**Geometric shape edit sequences:**

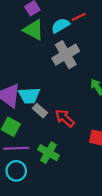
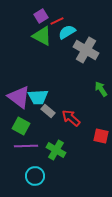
red line: (79, 17) -> (57, 21), moved
gray cross: (66, 55) -> (86, 50), moved, turned -30
cyan circle: (16, 171) -> (35, 176), moved

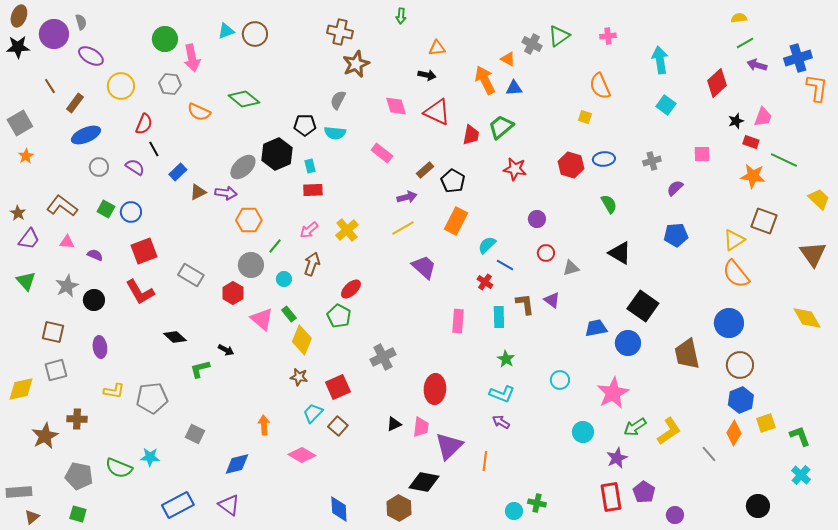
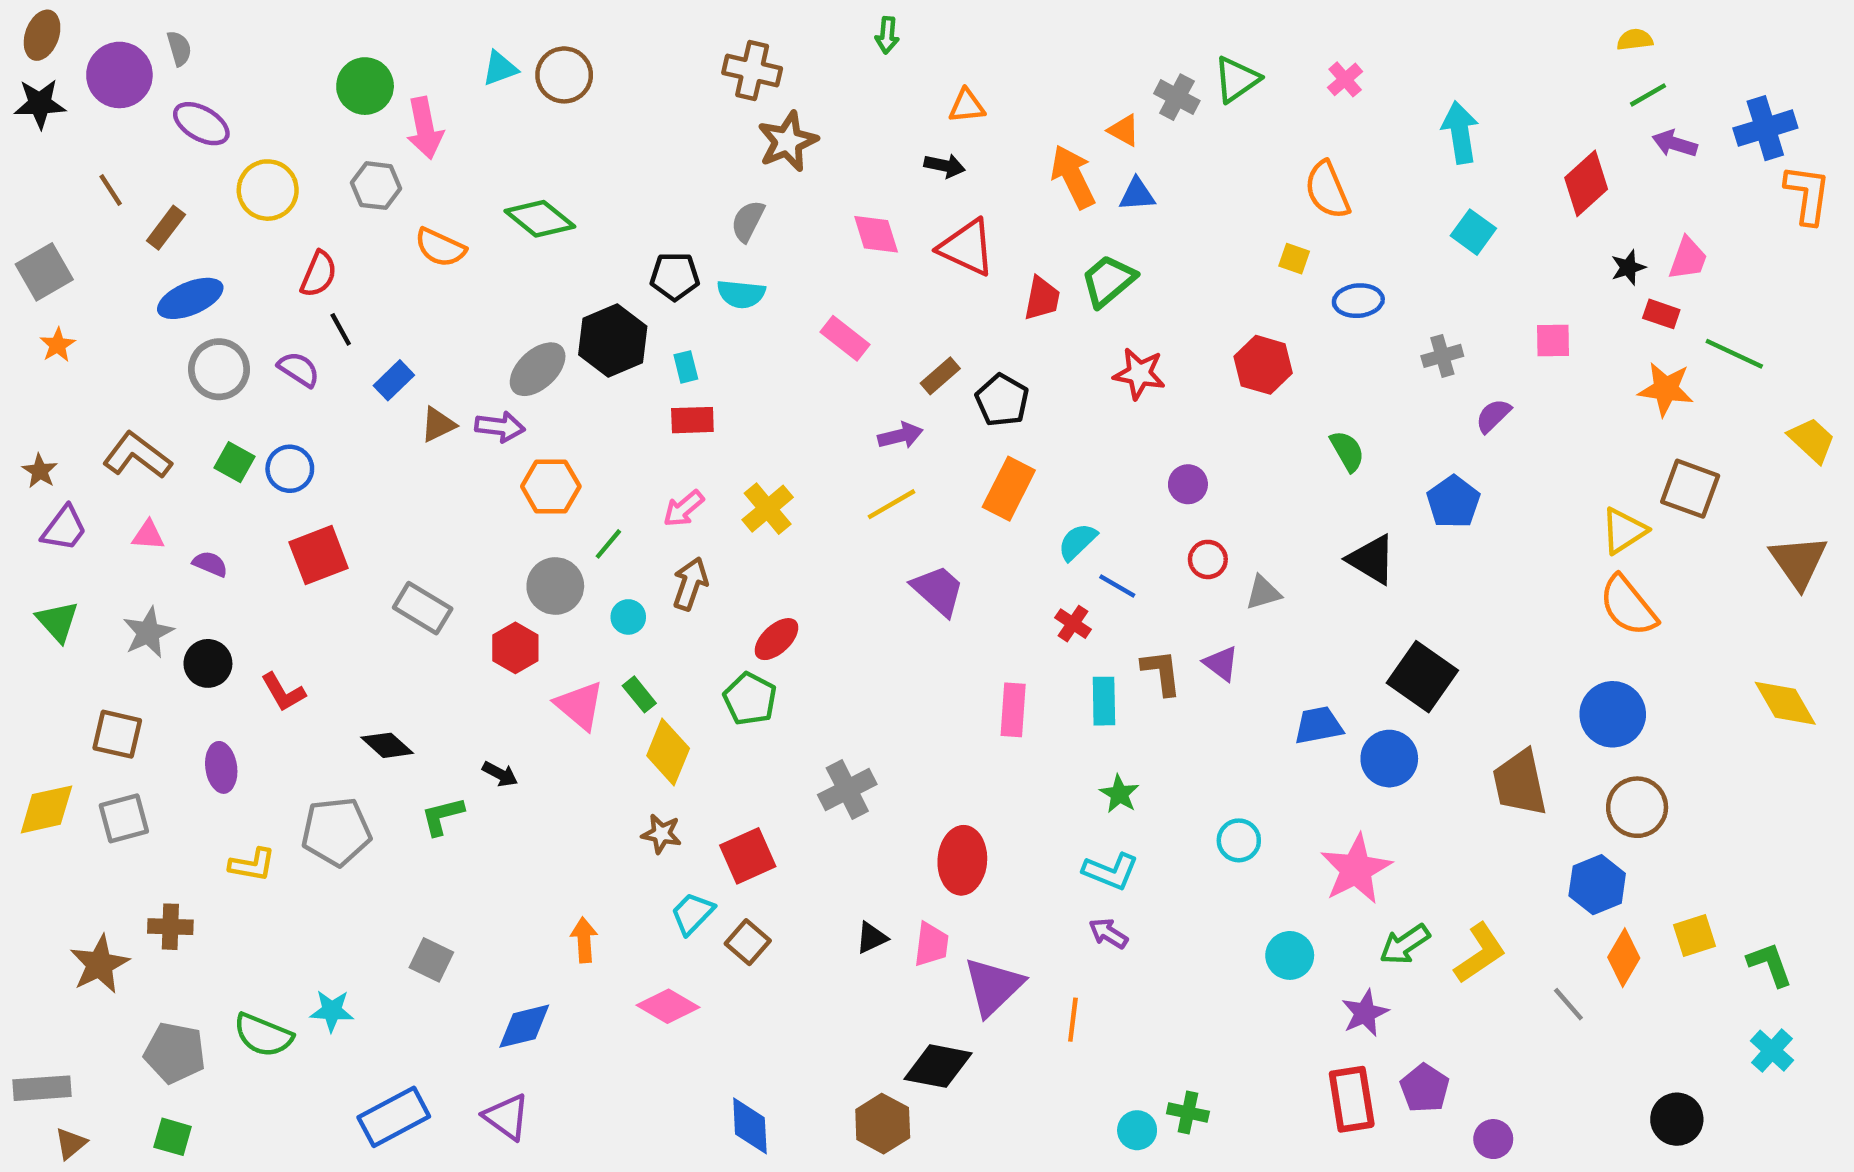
pink cross: (608, 36) -> (1345, 79), turned -35
blue ellipse: (604, 159) -> (1358, 301), moved
gray circle: (99, 167) -> (219, 369), size x1.4
blue pentagon: (676, 235) -> (1453, 502), moved, turned -30
red L-shape: (140, 292) -> (283, 692), moved, size x0.7
yellow diamond: (21, 389) -> (46, 809), moved
gray pentagon: (152, 398) -> (336, 832), moved
blue hexagon: (741, 400) -> (1597, 885), moved

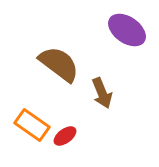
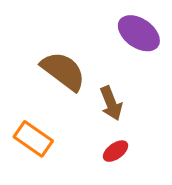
red ellipse: (65, 136) -> (116, 151), moved

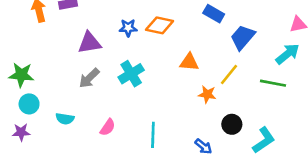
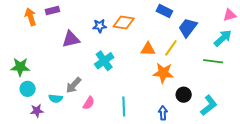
yellow line: (229, 75) -> (171, 48), moved
gray arrow: (89, 78) -> (73, 85), moved
orange star: (207, 94) -> (163, 73), size x1.5
purple star: (21, 132) -> (37, 111), moved
blue arrow: (203, 146) -> (163, 113), turned -128

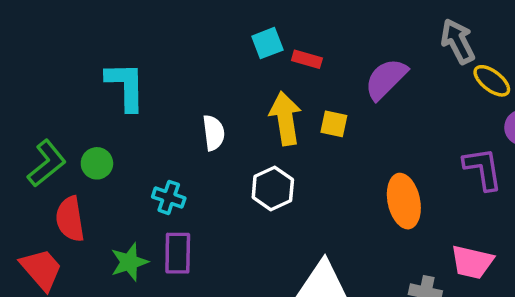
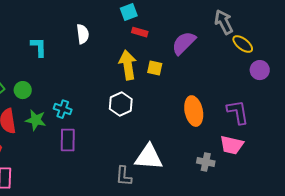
cyan square: (267, 43) -> (129, 12), moved
cyan L-shape: (126, 86) -> (39, 47), size x0.7
white semicircle: (214, 133) -> (83, 34), moved
purple L-shape: (483, 169) -> (238, 112), moved
green star: (129, 262) -> (36, 120), moved, turned 30

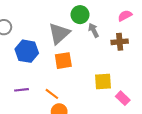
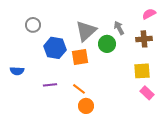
green circle: (80, 15) -> (107, 44), moved
orange square: (63, 61) -> (80, 57), moved
yellow square: (103, 81) -> (142, 71), moved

**WORK ORDER:** Return only the lines running from the start of the entries above to the line that contains "blue pentagon: (676, 235)", inclusive, and omit every picture.

**SOLUTION TO THE EXERCISE:**
red line: (79, 17) -> (57, 21), moved
gray cross: (66, 55) -> (86, 50), moved, turned -30
cyan circle: (16, 171) -> (35, 176), moved

pink cross: (608, 36) -> (1345, 79), turned -35
blue ellipse: (604, 159) -> (1358, 301), moved
gray circle: (99, 167) -> (219, 369), size x1.4
blue pentagon: (676, 235) -> (1453, 502), moved, turned -30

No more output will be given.